> [Exercise goal]
Please copy each line from the entries that contains the string "Central".

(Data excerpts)
Content starts

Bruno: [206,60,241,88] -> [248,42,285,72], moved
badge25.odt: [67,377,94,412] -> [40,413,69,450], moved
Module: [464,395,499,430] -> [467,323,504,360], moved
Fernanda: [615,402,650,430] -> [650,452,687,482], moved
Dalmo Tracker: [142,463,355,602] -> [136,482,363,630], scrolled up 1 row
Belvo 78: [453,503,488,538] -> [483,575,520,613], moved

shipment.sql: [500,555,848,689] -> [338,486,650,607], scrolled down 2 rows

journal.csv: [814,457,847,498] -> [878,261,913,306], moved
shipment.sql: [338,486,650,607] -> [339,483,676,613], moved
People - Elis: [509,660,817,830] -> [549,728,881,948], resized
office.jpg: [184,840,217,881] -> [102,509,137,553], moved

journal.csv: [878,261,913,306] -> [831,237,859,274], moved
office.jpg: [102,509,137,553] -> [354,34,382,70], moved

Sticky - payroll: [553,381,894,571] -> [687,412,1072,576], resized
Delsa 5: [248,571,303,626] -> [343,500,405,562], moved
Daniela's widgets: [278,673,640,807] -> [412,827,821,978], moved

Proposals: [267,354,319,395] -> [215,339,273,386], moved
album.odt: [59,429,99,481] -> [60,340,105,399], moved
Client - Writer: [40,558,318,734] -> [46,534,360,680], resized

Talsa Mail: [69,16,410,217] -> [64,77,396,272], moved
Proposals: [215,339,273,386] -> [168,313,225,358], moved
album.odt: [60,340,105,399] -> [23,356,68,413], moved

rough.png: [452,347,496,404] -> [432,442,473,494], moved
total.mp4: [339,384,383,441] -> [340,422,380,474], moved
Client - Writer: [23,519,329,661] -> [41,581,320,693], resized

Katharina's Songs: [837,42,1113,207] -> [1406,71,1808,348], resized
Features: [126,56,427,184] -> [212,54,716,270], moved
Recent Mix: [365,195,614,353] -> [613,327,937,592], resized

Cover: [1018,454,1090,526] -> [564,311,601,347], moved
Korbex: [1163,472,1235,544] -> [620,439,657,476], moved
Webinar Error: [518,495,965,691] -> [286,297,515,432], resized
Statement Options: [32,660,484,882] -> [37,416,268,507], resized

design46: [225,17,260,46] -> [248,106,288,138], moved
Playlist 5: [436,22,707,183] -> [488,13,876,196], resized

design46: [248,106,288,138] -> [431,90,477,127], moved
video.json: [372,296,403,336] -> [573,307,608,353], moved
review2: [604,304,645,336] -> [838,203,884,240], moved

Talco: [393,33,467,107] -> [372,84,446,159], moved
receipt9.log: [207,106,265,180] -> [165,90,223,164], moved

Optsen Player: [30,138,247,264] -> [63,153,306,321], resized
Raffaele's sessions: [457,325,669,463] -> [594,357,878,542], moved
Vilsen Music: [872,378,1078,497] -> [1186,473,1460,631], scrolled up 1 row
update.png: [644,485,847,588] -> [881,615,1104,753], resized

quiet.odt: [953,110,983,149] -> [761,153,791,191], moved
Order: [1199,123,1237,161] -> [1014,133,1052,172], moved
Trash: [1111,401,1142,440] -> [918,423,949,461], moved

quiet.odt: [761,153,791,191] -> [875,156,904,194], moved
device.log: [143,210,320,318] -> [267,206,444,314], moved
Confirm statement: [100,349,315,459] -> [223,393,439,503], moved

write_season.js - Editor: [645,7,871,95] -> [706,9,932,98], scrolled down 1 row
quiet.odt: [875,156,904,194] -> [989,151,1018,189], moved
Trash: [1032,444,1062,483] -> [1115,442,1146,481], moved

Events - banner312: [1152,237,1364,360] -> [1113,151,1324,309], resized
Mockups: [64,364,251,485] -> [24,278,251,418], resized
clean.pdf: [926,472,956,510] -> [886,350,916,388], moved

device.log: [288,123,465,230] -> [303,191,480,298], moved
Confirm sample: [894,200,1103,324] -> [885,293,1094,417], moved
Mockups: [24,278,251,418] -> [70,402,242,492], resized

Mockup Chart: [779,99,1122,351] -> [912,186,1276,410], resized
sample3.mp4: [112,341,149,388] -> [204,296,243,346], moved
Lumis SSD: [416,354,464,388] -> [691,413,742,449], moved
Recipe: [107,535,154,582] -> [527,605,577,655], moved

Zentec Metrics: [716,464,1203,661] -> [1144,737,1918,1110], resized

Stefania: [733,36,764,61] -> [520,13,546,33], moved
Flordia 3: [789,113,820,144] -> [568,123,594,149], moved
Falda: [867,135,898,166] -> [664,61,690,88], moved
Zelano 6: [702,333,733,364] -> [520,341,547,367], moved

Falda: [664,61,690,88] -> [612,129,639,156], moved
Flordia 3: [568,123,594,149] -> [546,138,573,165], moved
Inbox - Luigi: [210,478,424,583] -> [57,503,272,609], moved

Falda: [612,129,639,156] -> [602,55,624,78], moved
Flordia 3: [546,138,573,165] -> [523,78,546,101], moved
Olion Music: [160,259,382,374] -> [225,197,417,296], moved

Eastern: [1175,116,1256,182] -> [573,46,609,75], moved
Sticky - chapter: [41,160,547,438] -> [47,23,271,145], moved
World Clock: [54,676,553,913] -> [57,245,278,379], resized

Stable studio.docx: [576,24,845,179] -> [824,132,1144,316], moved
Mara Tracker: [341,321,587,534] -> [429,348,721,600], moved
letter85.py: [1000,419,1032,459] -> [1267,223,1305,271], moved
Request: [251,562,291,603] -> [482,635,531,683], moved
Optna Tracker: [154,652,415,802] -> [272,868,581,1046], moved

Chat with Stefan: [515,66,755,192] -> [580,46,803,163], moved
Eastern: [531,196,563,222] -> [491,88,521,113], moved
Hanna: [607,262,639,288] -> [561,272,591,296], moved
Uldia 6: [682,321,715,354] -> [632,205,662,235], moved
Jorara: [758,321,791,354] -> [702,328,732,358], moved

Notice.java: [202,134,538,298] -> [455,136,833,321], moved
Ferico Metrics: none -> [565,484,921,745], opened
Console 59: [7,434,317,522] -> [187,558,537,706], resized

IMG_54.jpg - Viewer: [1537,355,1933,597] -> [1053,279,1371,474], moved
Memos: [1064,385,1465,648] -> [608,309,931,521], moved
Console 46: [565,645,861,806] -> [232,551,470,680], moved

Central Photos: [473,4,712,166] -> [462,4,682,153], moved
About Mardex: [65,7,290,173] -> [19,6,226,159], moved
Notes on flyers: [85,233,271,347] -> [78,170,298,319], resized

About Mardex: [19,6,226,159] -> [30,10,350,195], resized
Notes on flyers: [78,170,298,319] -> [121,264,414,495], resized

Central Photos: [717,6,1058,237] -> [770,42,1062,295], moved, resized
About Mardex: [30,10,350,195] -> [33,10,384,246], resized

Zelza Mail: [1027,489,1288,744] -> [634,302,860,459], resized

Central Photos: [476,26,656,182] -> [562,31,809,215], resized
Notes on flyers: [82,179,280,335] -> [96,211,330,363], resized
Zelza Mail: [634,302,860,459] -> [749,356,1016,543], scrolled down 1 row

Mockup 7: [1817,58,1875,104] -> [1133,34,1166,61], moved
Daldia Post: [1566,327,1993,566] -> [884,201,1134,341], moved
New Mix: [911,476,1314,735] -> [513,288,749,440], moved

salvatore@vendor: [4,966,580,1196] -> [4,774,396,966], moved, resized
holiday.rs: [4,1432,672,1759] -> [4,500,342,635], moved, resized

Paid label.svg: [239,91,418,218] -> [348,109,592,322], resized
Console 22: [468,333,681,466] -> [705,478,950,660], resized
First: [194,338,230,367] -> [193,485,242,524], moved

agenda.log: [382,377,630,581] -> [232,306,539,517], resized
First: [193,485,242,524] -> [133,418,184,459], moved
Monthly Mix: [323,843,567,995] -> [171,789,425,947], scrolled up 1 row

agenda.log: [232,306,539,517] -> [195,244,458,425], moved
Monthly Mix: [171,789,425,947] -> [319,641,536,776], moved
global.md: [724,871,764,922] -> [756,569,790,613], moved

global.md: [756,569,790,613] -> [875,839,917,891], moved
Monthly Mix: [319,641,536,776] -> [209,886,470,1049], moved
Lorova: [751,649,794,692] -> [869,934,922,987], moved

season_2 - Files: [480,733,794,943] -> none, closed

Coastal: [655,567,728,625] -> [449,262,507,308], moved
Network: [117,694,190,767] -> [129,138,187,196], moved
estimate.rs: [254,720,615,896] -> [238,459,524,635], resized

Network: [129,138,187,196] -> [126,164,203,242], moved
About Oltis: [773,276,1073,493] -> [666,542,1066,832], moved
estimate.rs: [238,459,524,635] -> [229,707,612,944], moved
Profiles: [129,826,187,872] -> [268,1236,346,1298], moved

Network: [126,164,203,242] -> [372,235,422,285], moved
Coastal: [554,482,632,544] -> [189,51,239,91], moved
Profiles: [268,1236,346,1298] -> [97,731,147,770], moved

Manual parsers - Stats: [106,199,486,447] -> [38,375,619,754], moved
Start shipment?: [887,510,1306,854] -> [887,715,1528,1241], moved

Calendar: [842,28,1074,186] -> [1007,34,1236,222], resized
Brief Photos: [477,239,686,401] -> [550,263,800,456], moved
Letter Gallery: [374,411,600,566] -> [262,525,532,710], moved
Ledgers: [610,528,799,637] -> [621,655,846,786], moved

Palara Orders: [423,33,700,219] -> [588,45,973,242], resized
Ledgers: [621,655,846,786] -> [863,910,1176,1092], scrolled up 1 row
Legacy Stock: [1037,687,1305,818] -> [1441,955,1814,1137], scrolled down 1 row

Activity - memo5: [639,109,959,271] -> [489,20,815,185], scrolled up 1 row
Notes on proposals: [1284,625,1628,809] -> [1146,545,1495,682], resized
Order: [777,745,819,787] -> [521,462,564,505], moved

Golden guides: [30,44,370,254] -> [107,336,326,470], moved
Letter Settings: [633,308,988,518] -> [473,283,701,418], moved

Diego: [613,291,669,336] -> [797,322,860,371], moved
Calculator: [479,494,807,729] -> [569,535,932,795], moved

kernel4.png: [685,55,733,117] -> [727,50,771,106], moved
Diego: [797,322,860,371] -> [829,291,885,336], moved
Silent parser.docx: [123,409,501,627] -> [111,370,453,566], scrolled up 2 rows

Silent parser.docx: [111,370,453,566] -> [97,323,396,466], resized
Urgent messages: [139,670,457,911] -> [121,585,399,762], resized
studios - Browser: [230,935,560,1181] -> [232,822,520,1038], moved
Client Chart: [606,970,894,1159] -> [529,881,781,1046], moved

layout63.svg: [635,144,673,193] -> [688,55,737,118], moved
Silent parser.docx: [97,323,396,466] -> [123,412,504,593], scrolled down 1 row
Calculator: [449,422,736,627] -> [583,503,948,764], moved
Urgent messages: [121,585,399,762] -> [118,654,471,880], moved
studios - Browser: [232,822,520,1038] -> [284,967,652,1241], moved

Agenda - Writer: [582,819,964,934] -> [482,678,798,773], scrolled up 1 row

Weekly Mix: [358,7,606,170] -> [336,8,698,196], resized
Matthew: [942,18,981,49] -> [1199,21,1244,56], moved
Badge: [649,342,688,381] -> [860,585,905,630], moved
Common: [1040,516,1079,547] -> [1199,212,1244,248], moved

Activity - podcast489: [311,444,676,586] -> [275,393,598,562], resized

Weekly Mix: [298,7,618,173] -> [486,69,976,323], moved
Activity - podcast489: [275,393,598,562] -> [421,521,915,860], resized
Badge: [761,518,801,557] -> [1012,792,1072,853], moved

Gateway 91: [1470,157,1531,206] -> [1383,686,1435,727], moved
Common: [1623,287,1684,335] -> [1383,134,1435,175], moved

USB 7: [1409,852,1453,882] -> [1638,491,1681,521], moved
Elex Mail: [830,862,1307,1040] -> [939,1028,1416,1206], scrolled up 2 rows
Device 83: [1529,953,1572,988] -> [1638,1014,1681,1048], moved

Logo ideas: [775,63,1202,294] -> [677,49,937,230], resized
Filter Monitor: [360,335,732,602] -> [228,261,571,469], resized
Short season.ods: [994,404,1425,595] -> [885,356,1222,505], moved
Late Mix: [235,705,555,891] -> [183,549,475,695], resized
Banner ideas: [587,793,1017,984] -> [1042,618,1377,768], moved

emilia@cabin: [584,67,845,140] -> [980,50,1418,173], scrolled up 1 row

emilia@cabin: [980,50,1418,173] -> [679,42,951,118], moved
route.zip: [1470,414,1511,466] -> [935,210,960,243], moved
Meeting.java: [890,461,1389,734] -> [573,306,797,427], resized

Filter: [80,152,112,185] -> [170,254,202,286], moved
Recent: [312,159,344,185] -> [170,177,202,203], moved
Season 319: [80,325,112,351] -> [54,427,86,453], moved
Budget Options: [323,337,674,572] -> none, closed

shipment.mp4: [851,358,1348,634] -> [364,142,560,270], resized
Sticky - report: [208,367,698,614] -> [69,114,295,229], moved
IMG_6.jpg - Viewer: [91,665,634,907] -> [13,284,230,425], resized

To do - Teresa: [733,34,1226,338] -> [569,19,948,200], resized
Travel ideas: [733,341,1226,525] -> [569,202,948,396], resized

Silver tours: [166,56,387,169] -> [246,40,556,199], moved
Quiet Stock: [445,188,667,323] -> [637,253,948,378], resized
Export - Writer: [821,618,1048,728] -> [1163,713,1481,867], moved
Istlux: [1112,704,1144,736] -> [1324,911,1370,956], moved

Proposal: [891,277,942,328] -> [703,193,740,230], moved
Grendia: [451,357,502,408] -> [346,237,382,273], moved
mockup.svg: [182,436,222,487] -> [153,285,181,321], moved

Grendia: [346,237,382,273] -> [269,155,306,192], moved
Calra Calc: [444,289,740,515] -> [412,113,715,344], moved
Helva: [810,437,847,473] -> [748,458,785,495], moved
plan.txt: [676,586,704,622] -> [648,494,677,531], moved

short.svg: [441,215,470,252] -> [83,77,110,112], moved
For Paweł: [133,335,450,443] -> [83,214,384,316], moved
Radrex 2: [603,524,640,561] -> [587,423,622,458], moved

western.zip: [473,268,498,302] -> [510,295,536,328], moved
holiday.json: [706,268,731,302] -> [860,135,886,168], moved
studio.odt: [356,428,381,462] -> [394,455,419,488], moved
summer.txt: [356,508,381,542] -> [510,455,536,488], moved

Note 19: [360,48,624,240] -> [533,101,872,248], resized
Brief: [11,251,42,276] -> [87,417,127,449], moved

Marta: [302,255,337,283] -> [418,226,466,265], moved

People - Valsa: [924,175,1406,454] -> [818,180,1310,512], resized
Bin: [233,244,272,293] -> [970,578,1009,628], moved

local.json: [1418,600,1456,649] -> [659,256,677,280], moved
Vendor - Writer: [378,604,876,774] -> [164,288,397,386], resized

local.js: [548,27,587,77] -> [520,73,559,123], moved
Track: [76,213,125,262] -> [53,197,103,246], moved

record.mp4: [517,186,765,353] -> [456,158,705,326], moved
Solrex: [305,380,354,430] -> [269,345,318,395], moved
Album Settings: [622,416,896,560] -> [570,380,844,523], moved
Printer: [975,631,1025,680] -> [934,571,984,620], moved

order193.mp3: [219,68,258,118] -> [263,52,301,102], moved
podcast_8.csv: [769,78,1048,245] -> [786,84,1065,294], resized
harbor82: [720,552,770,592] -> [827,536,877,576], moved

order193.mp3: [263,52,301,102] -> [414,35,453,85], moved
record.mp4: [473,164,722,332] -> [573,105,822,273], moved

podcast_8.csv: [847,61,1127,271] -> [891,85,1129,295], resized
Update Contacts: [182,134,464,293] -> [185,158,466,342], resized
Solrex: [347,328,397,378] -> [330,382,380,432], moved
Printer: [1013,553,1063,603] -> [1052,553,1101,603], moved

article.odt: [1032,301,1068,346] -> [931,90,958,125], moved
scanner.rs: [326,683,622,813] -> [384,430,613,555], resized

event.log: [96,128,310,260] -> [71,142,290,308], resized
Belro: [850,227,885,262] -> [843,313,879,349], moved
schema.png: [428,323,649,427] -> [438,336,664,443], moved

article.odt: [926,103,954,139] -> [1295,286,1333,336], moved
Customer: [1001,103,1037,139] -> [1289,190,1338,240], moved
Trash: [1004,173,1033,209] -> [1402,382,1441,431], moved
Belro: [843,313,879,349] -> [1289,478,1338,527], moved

Content ends

> [Solution to this task]
Central Photos: [473,4,712,166] -> [462,4,682,153], moved
Central Photos: [717,6,1058,237] -> [770,42,1062,295], moved, resized
Central Photos: [476,26,656,182] -> [562,31,809,215], resized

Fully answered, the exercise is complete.